• **Supplied material**:
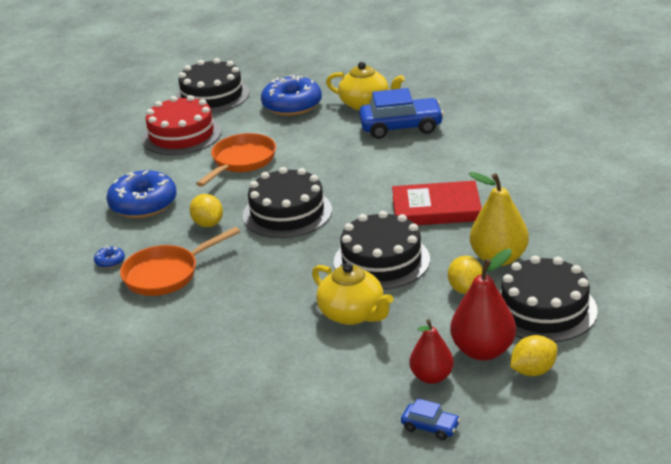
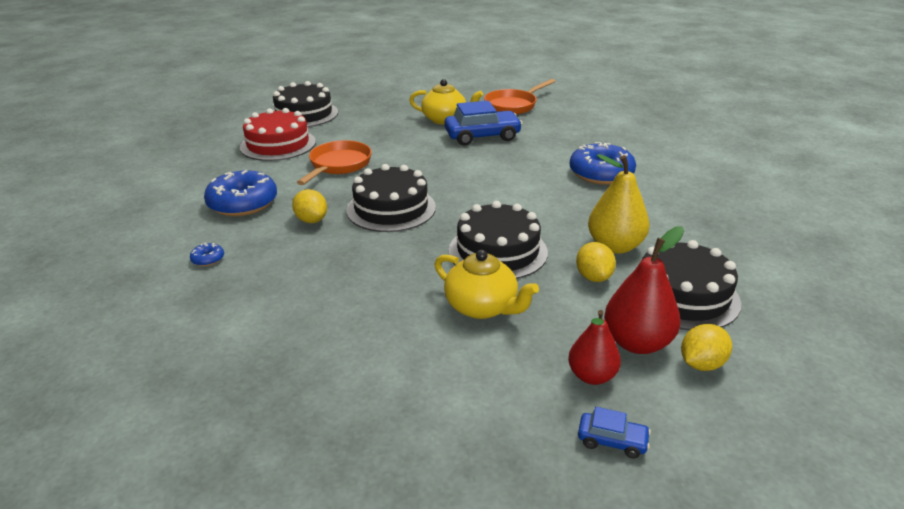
camera: 10 degrees left, 0 degrees up
(166, 274) = (271, 271): orange pan -> orange pan (513, 105)
(292, 105) = (379, 120): blue donut -> blue donut (601, 173)
(436, 208) = (537, 202): red book -> none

• **Directions for this task**: Only the pictures are dropped when you print the material; everything else is copied exactly.

• **Solution to the problem**:
camera: 10 degrees left, 0 degrees up
(166, 274) = (271, 271): orange pan -> orange pan (513, 105)
(292, 105) = (379, 120): blue donut -> blue donut (601, 173)
(436, 208) = (537, 202): red book -> none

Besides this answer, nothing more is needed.